Records provided section start
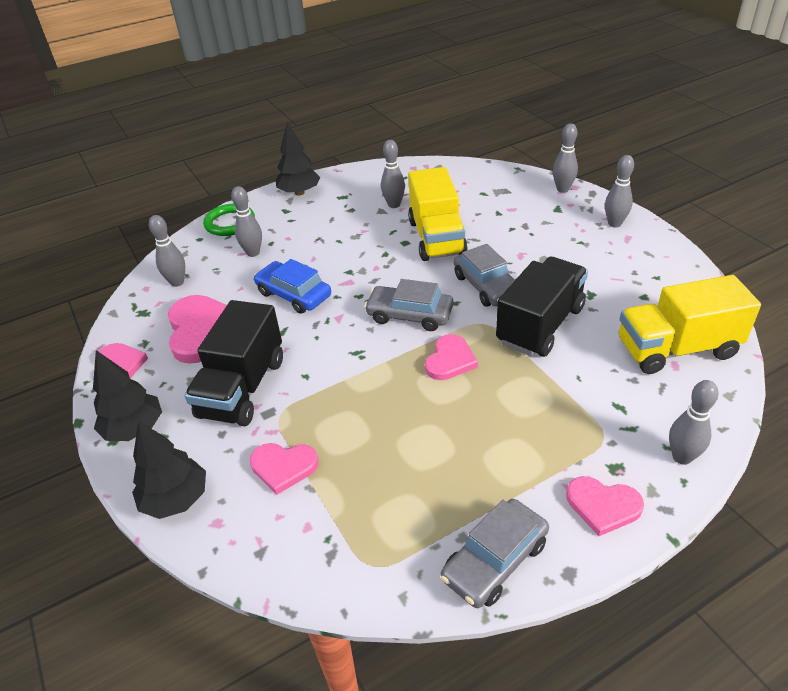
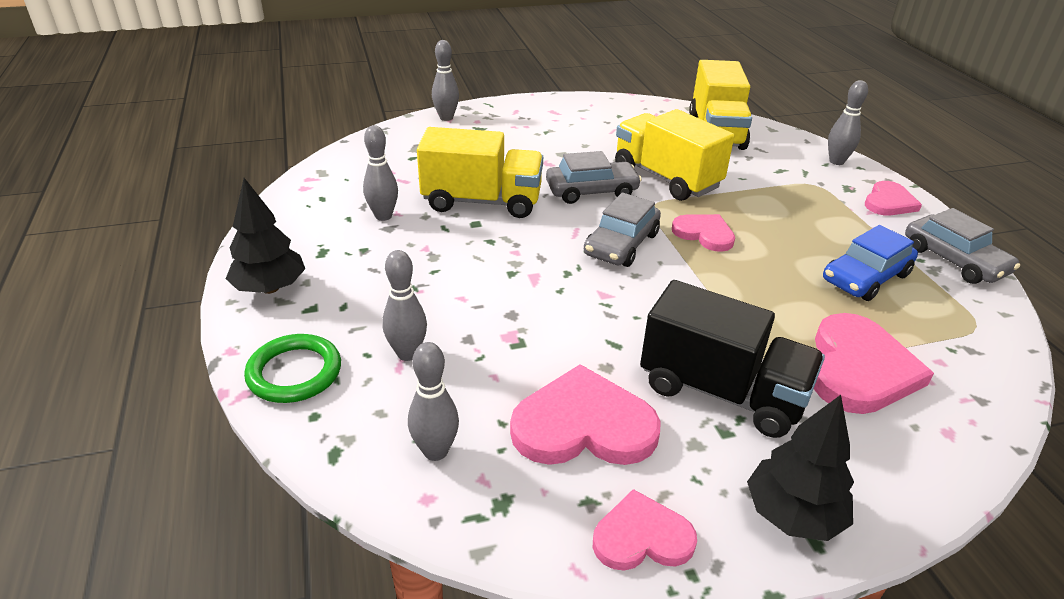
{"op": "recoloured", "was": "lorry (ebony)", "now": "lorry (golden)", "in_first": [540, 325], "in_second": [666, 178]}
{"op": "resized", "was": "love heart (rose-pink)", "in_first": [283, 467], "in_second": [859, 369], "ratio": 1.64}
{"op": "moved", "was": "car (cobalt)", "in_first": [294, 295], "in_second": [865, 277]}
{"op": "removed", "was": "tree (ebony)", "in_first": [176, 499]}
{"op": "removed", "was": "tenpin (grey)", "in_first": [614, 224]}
Records provided section end
_What this task involves_: Pictures stay out; the records above are otherwise reproduced exactly.

_Response to the task_:
{"op": "recoloured", "was": "lorry (ebony)", "now": "lorry (golden)", "in_first": [540, 325], "in_second": [666, 178]}
{"op": "resized", "was": "love heart (rose-pink)", "in_first": [283, 467], "in_second": [859, 369], "ratio": 1.64}
{"op": "moved", "was": "car (cobalt)", "in_first": [294, 295], "in_second": [865, 277]}
{"op": "removed", "was": "tree (ebony)", "in_first": [176, 499]}
{"op": "removed", "was": "tenpin (grey)", "in_first": [614, 224]}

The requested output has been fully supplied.